Stored data entries
▬▬▬▬▬▬

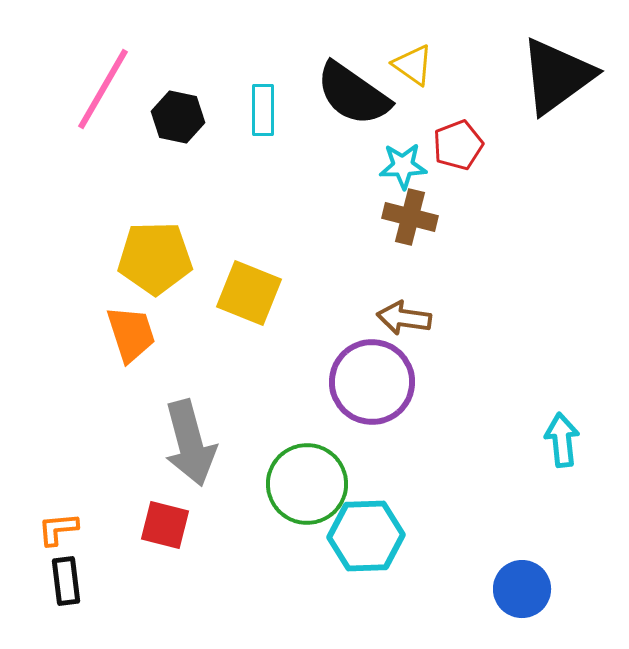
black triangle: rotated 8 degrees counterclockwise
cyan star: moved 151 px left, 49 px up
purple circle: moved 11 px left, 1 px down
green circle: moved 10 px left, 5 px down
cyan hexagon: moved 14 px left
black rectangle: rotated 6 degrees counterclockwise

▬▬▬▬▬▬

▶ **Job**
Transcribe the lines of text in the records word for word, leaving out the pictures.

▶ **Completed task**
black triangle: rotated 8 degrees counterclockwise
cyan star: moved 151 px left, 49 px up
purple circle: moved 11 px left, 1 px down
green circle: moved 10 px left, 5 px down
cyan hexagon: moved 14 px left
black rectangle: rotated 6 degrees counterclockwise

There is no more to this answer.